--- DATA IN THIS EXERCISE Enclosed Below ---
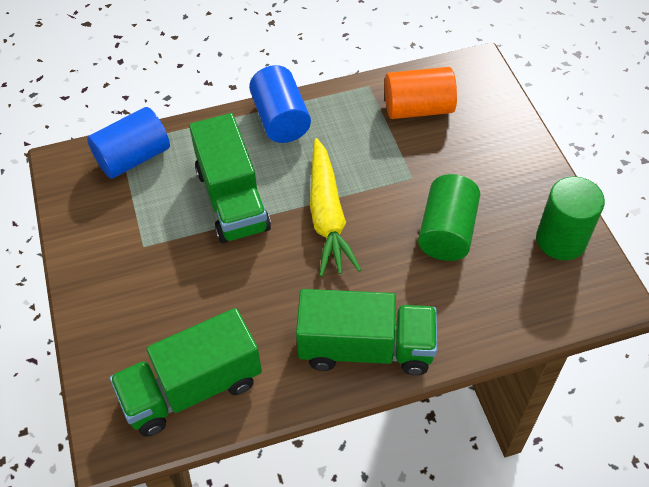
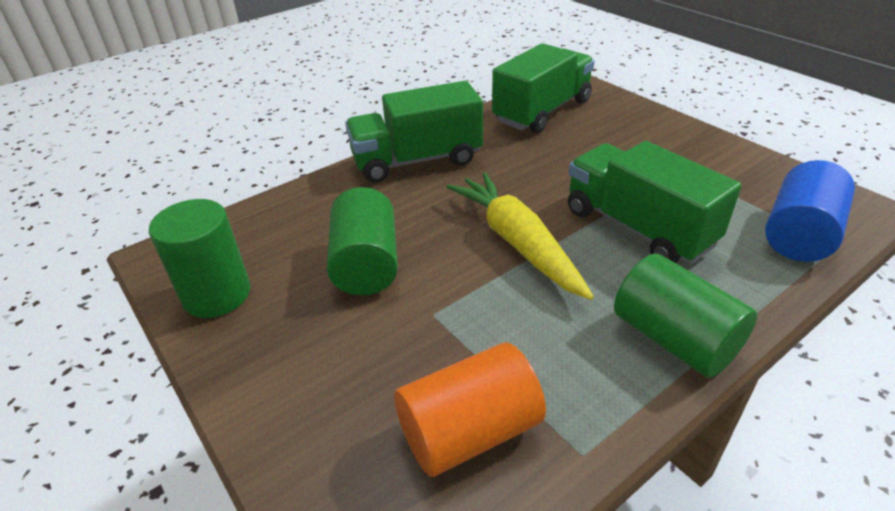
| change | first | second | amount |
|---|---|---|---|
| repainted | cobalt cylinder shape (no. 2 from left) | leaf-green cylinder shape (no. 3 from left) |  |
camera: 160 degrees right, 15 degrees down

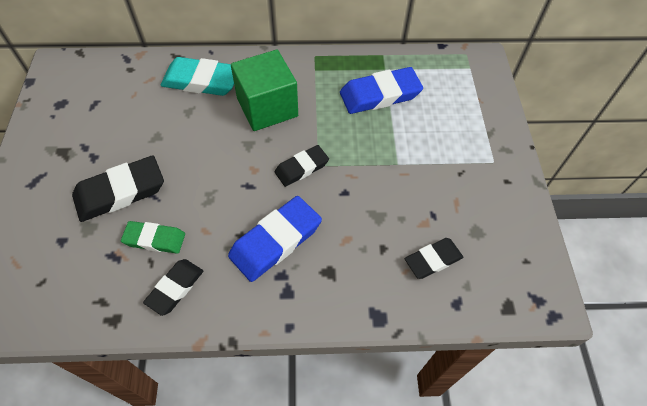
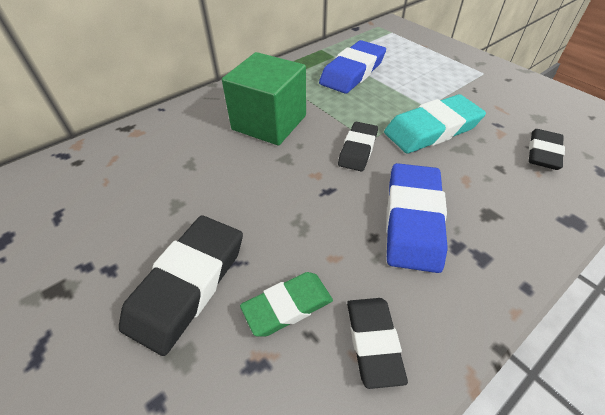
| change | first | second | amount |
|---|---|---|---|
| shifted | turquoise pencil eraser |  |  |
camera: 35 degrees left, 10 degrees down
--- End of Enclosed DATA IN THIS EXERCISE ---
**YOUR ASSIGNMENT:** Restate word for word the lines running from the line that holds "shifted | turquoise" to the final line of the entries.

**THE ANSWER:**
| shifted | turquoise pencil eraser |  |  |
camera: 35 degrees left, 10 degrees down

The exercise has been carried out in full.